*TASK PROMPT*. Write out the line with "This is a 0.23" and each line after it to the end of the material, exactly as they appear and with nothing else.

*SUPPLIED ENTRIES*.
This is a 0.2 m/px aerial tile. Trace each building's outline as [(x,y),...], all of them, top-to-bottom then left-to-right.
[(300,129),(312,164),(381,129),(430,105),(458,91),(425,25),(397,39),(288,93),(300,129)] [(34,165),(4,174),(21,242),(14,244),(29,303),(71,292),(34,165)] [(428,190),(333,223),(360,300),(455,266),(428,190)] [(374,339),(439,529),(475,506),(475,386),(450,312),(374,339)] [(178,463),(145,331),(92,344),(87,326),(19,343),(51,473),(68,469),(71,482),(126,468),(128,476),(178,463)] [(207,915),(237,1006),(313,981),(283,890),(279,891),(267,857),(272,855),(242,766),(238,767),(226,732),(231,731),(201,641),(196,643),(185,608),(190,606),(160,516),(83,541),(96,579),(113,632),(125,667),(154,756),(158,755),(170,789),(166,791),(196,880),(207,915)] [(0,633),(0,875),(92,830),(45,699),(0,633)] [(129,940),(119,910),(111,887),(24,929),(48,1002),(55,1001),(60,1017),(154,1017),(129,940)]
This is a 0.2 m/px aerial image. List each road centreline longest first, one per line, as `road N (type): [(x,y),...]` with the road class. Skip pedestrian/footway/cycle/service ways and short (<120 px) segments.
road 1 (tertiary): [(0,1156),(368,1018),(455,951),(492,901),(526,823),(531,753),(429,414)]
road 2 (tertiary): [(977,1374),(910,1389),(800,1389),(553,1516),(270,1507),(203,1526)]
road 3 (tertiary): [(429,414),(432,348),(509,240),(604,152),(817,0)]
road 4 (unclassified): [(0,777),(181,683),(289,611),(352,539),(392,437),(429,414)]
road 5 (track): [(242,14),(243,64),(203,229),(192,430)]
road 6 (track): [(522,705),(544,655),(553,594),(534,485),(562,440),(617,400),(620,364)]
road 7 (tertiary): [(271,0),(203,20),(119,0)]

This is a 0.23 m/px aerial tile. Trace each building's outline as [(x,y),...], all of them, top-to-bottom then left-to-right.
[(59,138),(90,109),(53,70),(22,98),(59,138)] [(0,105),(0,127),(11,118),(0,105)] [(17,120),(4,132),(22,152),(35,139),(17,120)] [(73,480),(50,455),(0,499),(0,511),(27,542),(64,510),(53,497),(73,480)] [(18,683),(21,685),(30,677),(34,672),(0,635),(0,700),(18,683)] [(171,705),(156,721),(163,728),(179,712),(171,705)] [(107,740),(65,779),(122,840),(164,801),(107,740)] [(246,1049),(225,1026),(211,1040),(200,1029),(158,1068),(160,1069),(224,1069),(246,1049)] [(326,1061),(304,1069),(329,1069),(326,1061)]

*TASK ANSWER*.
This is a 0.23 m/px aerial tile. Trace each building's outline as [(x,y),...], all of them, top-to-bottom then left-to-right.
[(59,138),(90,109),(53,70),(22,98),(59,138)] [(0,105),(0,127),(11,118),(0,105)] [(17,120),(4,132),(22,152),(35,139),(17,120)] [(73,480),(50,455),(0,499),(0,511),(27,542),(64,510),(53,497),(73,480)] [(18,683),(21,685),(30,677),(34,672),(0,635),(0,700),(18,683)] [(171,705),(156,721),(163,728),(179,712),(171,705)] [(107,740),(65,779),(122,840),(164,801),(107,740)] [(246,1049),(225,1026),(211,1040),(200,1029),(158,1068),(160,1069),(224,1069),(246,1049)] [(326,1061),(304,1069),(329,1069),(326,1061)]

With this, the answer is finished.